Could you set down exactly the lines of the data below, starting at the one that holds "ENC pin CLK: 12 -> MO" and ending at the one that holds "RELAY pin IN1: A5 -> RX", both included, and only those?

-- Extracted entries follows --

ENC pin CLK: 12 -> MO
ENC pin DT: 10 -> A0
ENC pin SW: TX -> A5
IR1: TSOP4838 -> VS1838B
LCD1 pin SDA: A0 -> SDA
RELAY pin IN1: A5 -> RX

-- Extracted entries concluded --
-- Extracted entries follows --

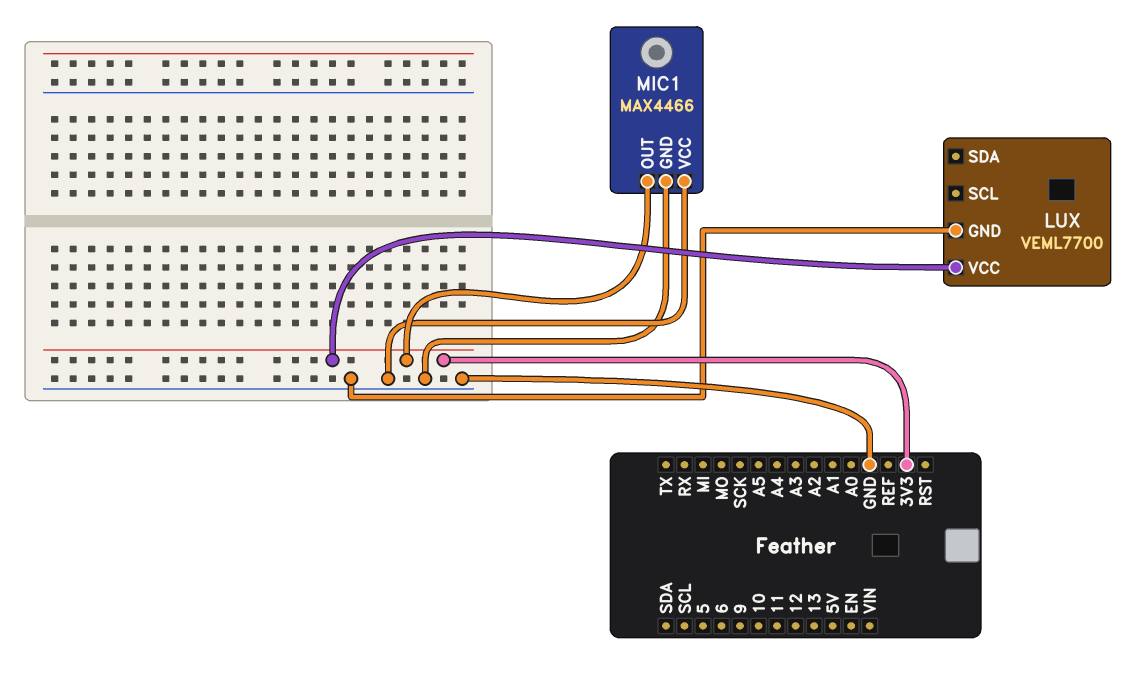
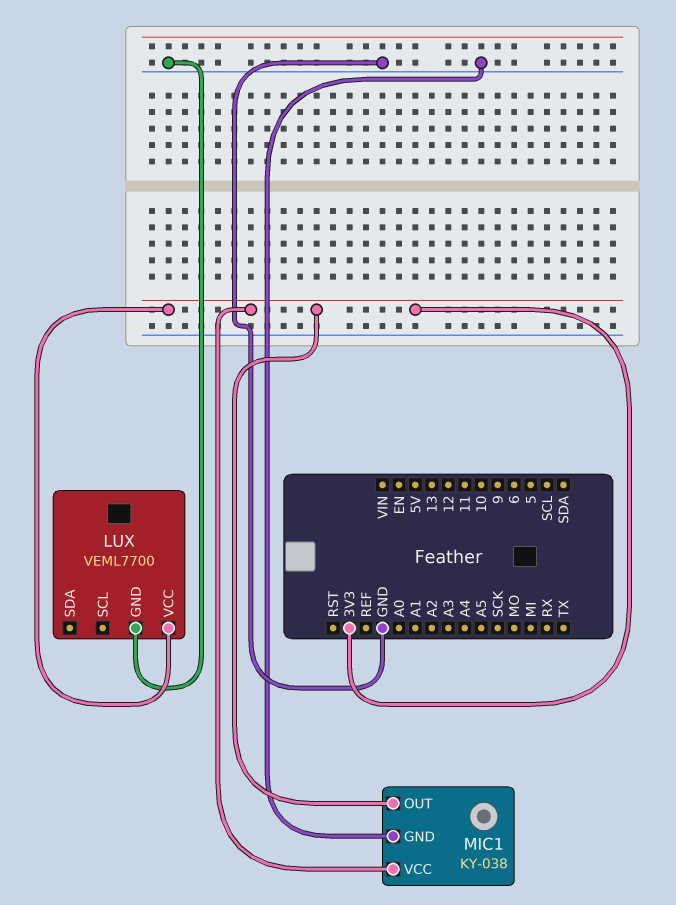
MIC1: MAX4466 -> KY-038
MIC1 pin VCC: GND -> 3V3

-- Extracted entries concluded --

**Solved exercise**.
ENC pin CLK: 12 -> MO
ENC pin DT: 10 -> A0
ENC pin SW: TX -> A5
IR1: TSOP4838 -> VS1838B
LCD1 pin SDA: A0 -> SDA
RELAY pin IN1: A5 -> RX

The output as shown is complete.